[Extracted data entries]
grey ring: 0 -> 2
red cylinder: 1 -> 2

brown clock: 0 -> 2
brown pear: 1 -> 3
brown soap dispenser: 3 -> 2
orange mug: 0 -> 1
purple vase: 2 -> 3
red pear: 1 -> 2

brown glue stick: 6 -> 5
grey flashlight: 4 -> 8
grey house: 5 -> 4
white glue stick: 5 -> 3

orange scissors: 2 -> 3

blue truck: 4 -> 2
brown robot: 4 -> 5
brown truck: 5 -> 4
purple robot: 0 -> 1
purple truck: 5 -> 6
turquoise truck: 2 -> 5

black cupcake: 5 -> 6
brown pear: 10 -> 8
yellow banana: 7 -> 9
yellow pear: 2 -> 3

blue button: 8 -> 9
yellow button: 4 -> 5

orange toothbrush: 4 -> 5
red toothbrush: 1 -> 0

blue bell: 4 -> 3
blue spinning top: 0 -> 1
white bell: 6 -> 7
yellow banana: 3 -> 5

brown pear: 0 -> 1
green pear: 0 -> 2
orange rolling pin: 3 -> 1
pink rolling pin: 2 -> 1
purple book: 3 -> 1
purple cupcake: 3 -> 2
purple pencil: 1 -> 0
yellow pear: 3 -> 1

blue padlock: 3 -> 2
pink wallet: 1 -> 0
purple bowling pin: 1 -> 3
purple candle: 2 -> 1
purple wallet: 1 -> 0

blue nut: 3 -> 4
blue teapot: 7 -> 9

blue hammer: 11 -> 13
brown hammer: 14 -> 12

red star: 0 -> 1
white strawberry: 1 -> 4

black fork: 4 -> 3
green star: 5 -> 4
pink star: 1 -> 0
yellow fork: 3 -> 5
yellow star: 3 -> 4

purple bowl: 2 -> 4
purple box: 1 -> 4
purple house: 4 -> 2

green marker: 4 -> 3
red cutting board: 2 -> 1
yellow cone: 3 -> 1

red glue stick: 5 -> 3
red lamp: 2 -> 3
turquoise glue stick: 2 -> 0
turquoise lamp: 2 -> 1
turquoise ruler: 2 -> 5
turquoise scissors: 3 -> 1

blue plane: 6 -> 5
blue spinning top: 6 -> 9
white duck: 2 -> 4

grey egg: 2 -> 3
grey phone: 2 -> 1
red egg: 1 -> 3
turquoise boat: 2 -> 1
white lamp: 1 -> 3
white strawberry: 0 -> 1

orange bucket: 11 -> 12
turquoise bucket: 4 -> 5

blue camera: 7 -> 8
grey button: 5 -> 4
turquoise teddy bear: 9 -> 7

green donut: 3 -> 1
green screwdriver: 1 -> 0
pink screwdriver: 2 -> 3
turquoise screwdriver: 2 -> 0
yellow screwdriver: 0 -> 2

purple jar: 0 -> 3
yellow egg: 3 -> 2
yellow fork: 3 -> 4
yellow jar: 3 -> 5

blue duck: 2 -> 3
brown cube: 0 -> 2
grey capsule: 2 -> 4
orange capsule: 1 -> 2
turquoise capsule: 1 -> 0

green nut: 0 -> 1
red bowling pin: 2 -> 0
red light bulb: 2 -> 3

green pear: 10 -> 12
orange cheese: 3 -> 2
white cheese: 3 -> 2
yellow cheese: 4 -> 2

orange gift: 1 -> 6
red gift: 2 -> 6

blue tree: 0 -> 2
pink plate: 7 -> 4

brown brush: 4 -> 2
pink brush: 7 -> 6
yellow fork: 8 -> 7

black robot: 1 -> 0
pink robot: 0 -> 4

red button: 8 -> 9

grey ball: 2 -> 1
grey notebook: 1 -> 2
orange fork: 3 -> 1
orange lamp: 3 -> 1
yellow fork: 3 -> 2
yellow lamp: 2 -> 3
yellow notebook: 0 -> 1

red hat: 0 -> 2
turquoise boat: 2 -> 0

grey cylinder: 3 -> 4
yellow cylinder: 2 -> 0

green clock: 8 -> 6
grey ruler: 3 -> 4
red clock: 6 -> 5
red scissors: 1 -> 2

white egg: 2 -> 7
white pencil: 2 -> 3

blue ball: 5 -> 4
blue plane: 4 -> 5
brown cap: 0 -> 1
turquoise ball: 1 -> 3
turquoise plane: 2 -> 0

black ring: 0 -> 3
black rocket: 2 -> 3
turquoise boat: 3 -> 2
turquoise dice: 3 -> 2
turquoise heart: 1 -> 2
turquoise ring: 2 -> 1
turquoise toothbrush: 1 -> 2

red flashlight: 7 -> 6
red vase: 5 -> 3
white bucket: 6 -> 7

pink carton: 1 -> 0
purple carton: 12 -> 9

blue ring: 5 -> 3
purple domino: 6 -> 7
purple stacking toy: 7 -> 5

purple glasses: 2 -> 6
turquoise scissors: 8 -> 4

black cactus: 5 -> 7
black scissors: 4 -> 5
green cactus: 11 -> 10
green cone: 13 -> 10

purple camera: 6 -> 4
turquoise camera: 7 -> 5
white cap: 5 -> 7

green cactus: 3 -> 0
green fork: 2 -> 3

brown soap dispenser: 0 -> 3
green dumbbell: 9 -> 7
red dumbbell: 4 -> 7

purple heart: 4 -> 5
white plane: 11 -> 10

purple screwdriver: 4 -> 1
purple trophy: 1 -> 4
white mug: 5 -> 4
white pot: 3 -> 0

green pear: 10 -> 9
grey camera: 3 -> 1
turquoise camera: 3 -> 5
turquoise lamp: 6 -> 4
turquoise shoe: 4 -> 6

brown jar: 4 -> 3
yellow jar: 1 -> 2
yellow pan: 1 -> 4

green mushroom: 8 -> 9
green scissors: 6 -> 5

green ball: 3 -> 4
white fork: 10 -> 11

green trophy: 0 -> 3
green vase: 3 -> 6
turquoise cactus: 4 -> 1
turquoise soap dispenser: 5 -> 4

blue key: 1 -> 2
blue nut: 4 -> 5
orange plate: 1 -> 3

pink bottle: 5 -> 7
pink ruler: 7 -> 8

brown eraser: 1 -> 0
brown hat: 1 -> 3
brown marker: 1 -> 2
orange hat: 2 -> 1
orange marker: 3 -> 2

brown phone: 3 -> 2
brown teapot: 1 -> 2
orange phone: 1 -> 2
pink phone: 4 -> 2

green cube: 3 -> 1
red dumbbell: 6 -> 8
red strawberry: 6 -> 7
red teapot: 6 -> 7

Problem statement: Give the number of lines in the records above in which the word "star" appears. Include no other text.

Written response: 4